» **Requirement**
Only the lines from the one with "none -> black brick A6:A7 level 2" to the end of the records are wanted, each repeated exactly, both ends included.

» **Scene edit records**
+++

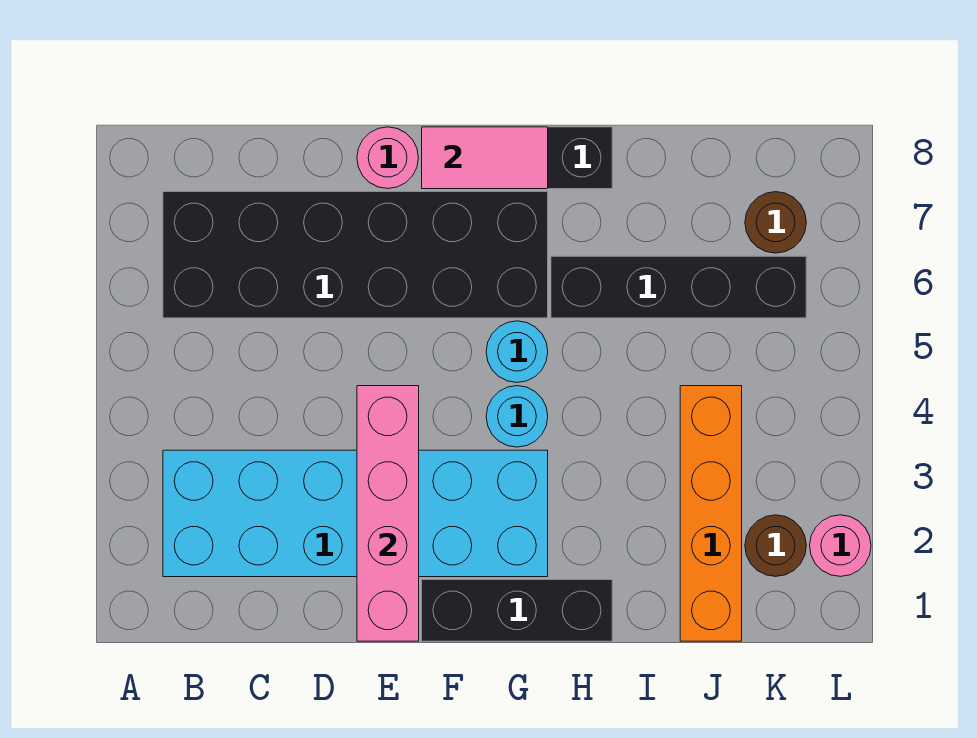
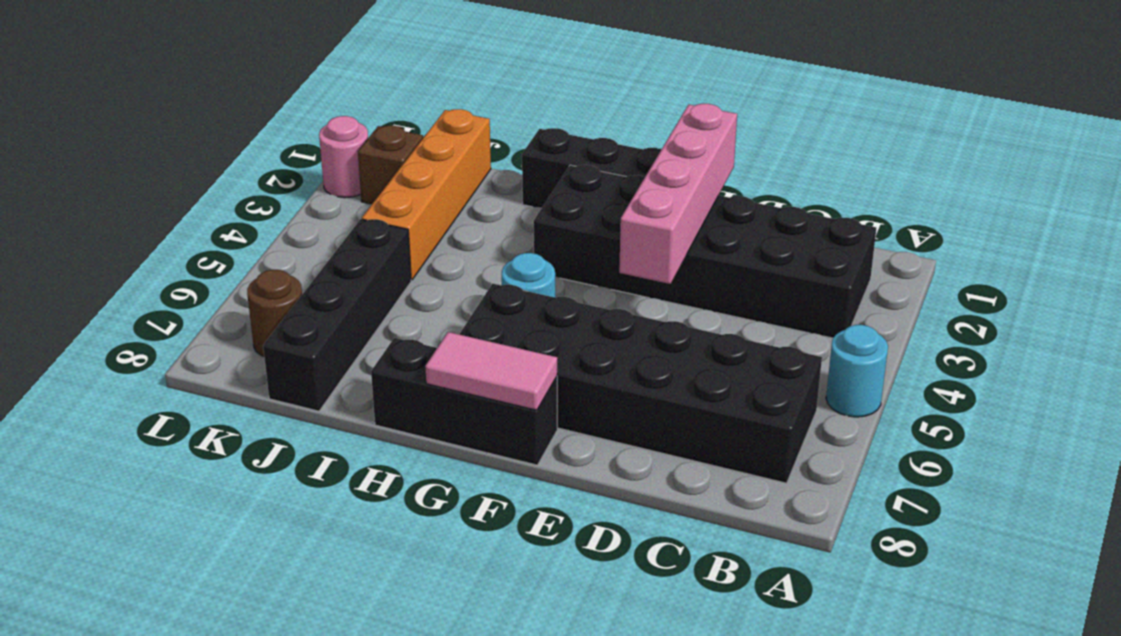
cyan brick B2:G3 level 1 -> black brick B2:G3 level 1
pink round brick E8 level 1 -> none
cyan round brick G4 level 1 -> cyan round brick A5 level 1
black brick H6:K6 level 1 -> black brick J5:J8 level 1
brown round brick K2 level 1 -> brown brick K2 level 1

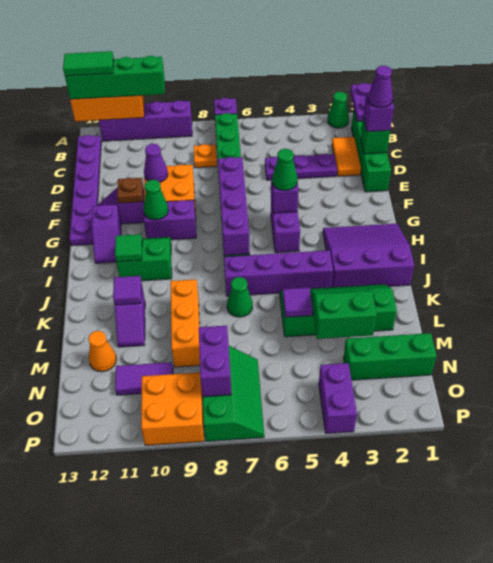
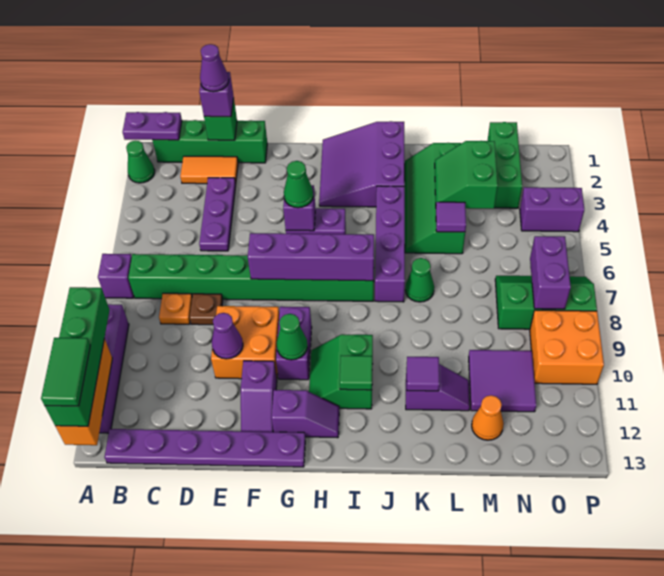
brown plate F11 level 2 -> brown plate D8 level 1
orange brick K9:M9 level 1 -> none
purple brick N8:O8 level 2 -> purple brick O7:O8 level 2
purple tile N10:N11 level 1 -> purple tile M10:N11 level 1

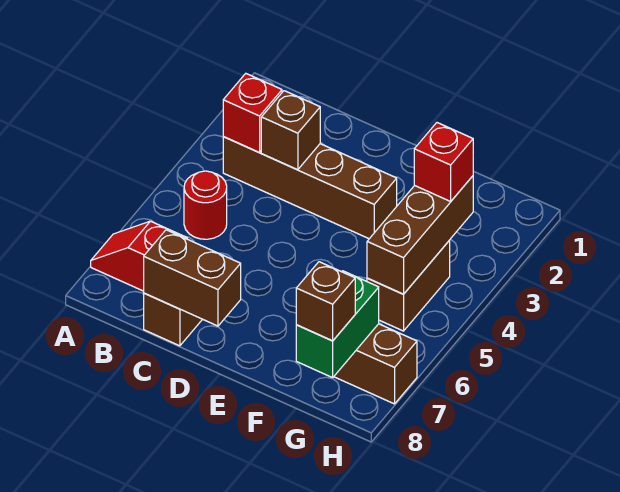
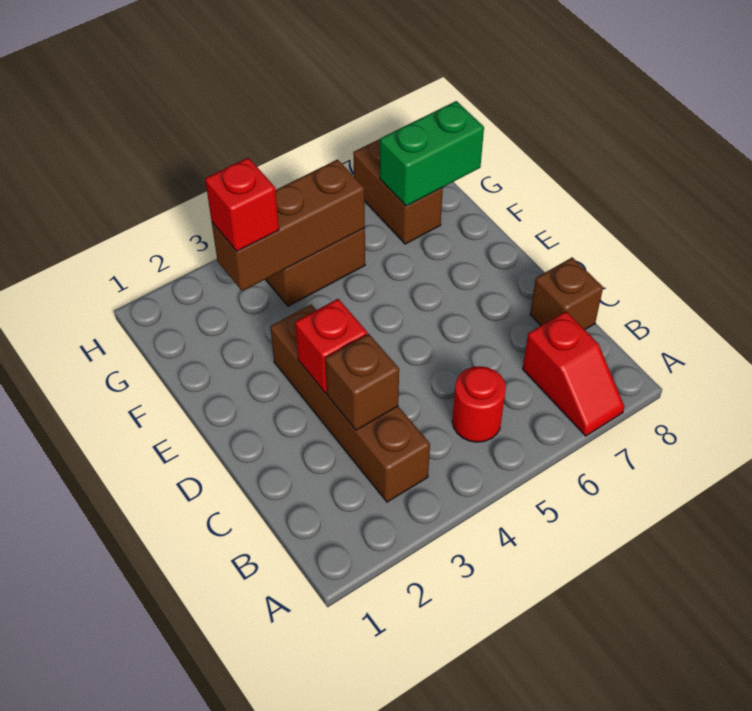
red brick B3 level 2 -> red brick D3 level 2
brown brick C8:D8 level 2 -> none
brown brick G8 level 3 -> none

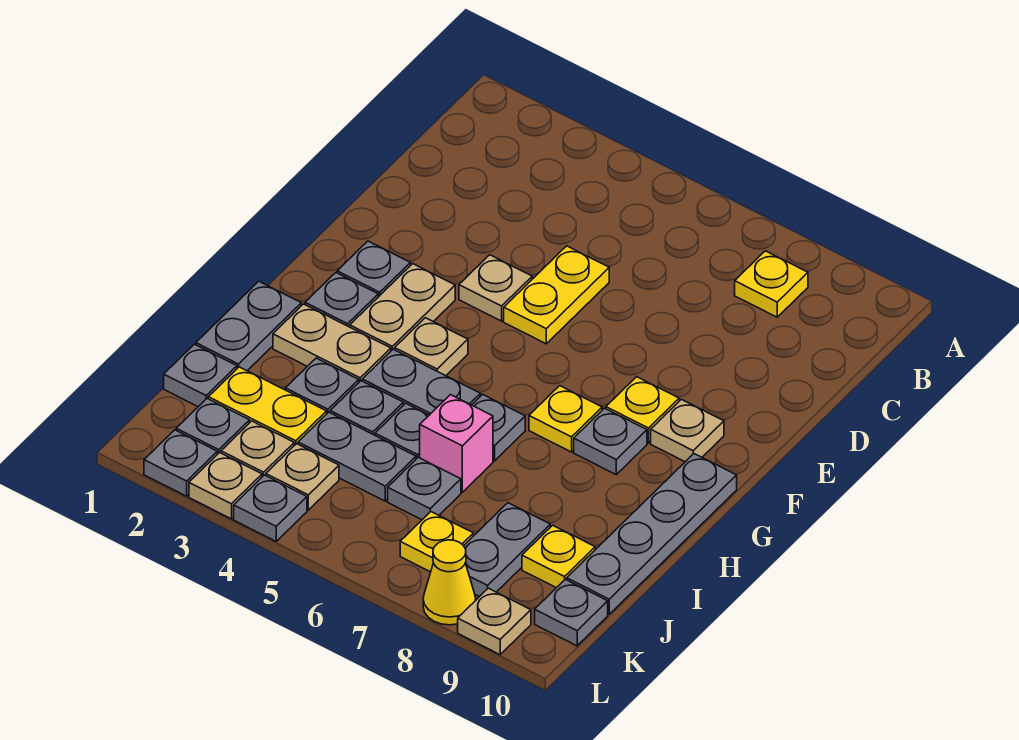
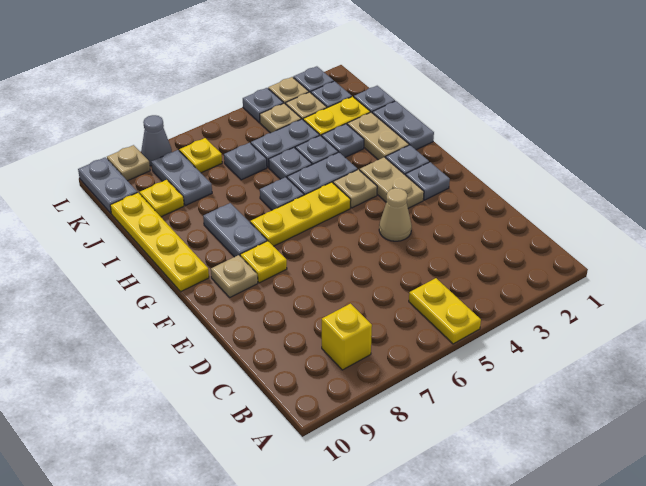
yellow plate B8 level 1 -> yellow brick B8 level 1
yellow plate D5:E5 level 1 -> yellow plate A5:B5 level 1
tan plate E4 level 1 -> tan cone E4 level 1
yellow plate G7 level 1 -> yellow plate G5:G7 level 1
grey plate G8 level 1 -> grey plate G8:H8 level 1
grey plate G10:J10 level 1 -> yellow plate G10:J10 level 1
tan plate H2:H3 level 1 -> tan plate H2:I2 level 1
pink brick I6 level 1 -> none
grey plate K10 level 1 -> grey plate K10:L10 level 1
yellow cone L8 level 1 -> grey cone L8 level 1

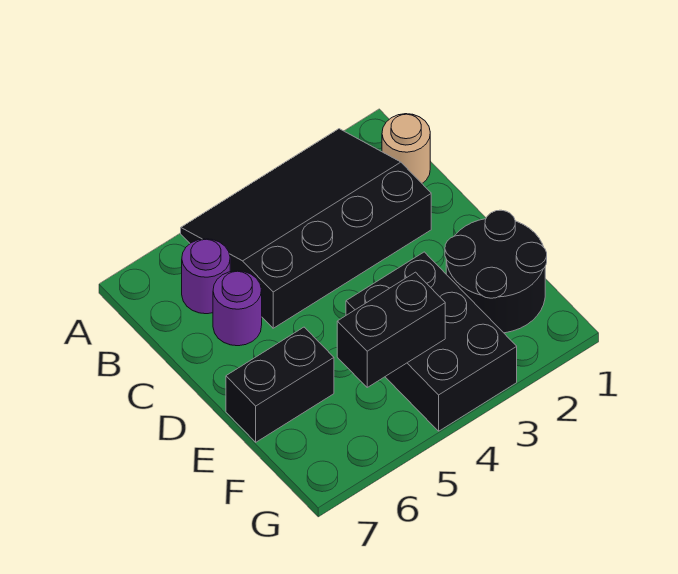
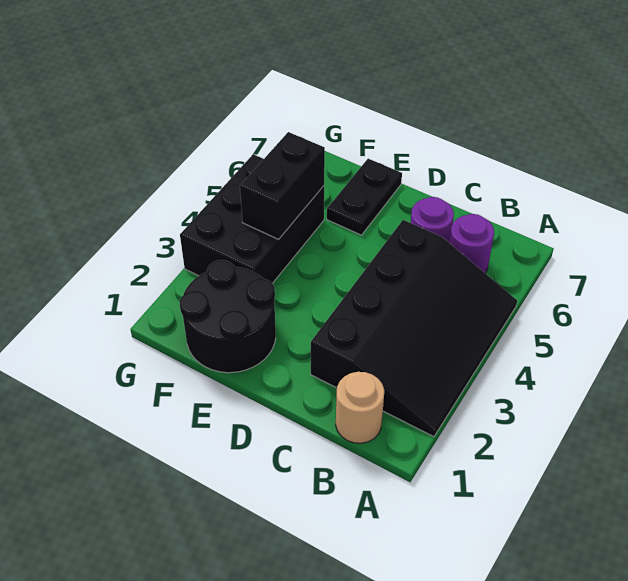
black brick E3:G4 level 1 -> black brick F3:G5 level 1
black brick E6:E7 level 1 -> black plate E6:E7 level 1

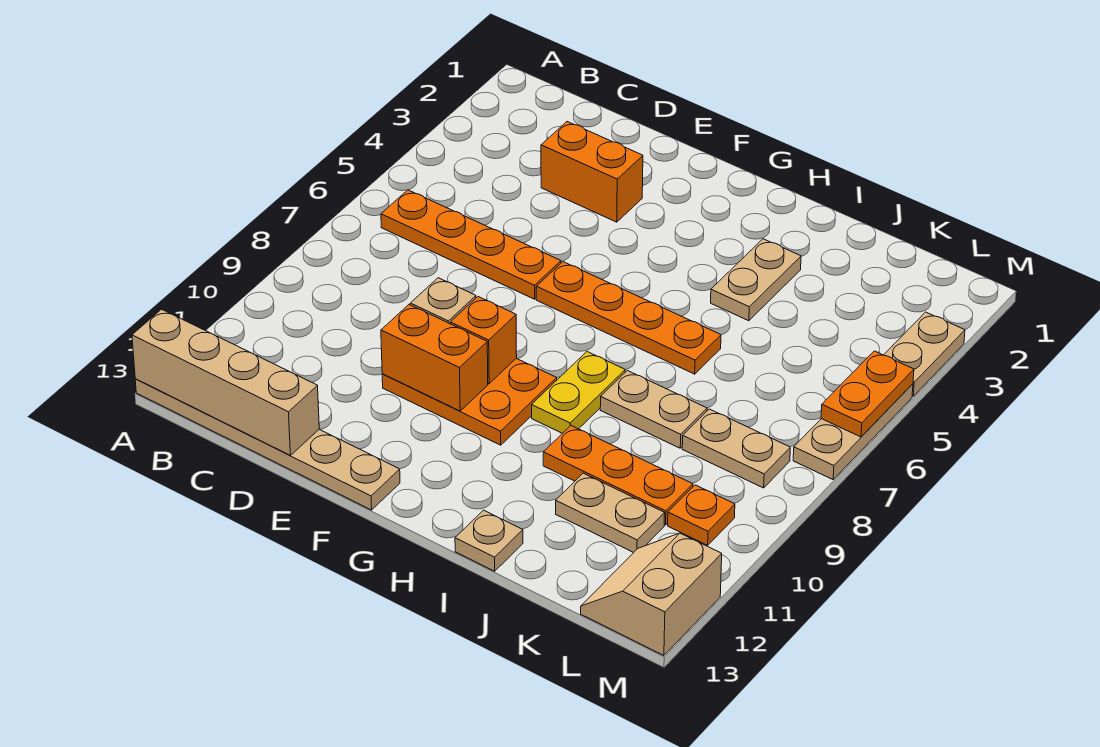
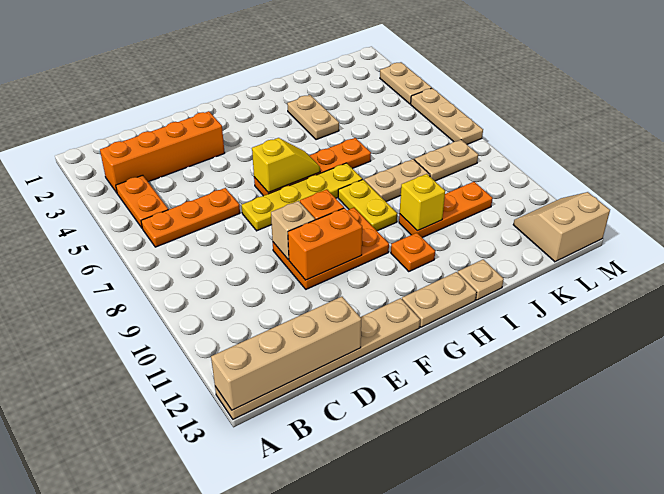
orange plate B6:E6 level 1 -> orange plate B6:D6 level 1
orange brick D3:E3 level 1 -> orange brick B3:E3 level 1
none -> yellow plate E7:H7 level 1
none -> yellow slope F6:G6 level 2 top F
none -> yellow brick I10 level 2
tan plate J11:K11 level 1 -> tan plate G13:H13 level 1
orange plate L10 level 1 -> orange plate H11 level 1
tan slope L12:M13 level 1 top M -> tan slope L12:M13 level 1 top 13
orange plate M5:M6 level 2 -> orange plate B4:B5 level 1

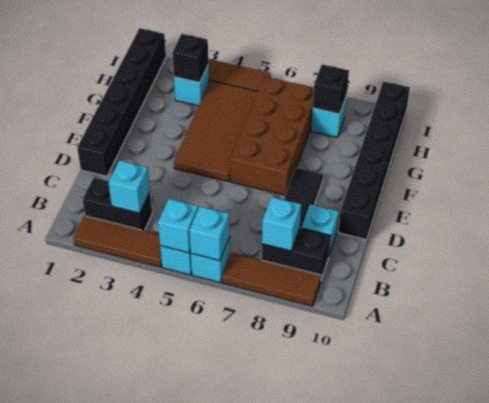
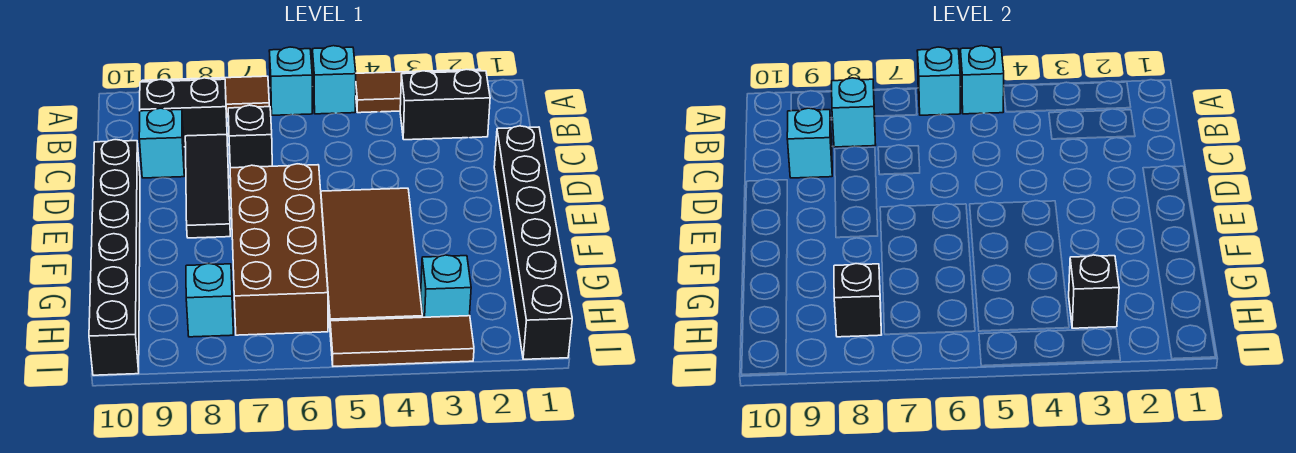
cyan brick B3 level 2 -> cyan brick C9 level 2
none -> black brick C7 level 1

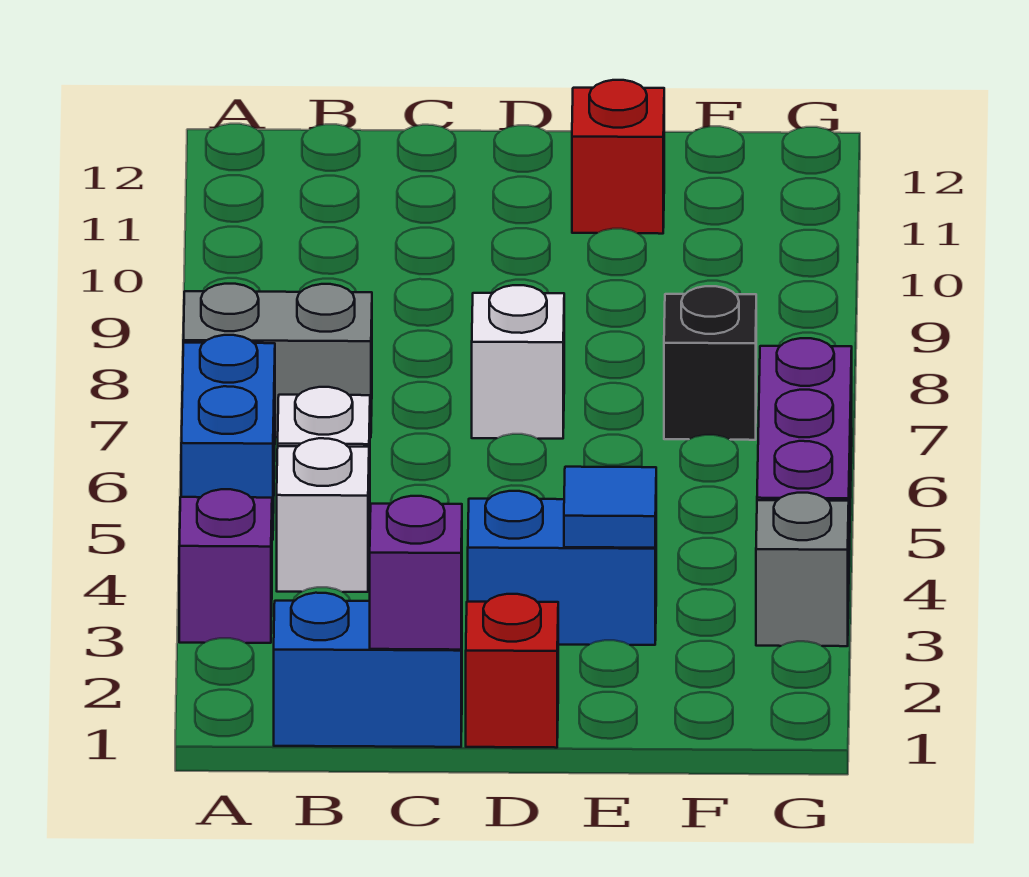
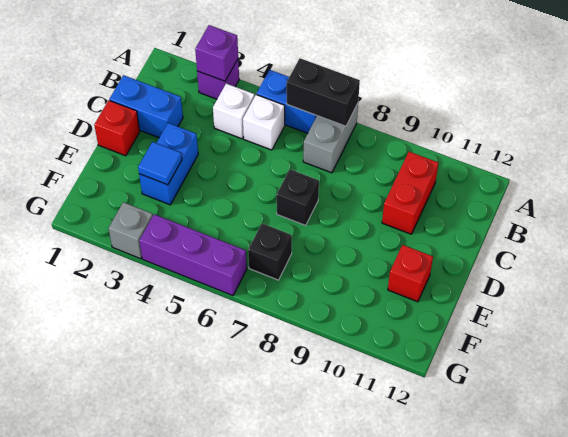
none -> black brick A6:A7 level 2
blue brick B1:C1 level 1 -> blue brick C1:C2 level 1
none -> red brick B10:C10 level 1
purple brick C1 level 2 -> purple brick A3 level 2
white brick D7 level 1 -> black brick D7 level 1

+++

» **Finished task**
none -> black brick A6:A7 level 2
blue brick B1:C1 level 1 -> blue brick C1:C2 level 1
none -> red brick B10:C10 level 1
purple brick C1 level 2 -> purple brick A3 level 2
white brick D7 level 1 -> black brick D7 level 1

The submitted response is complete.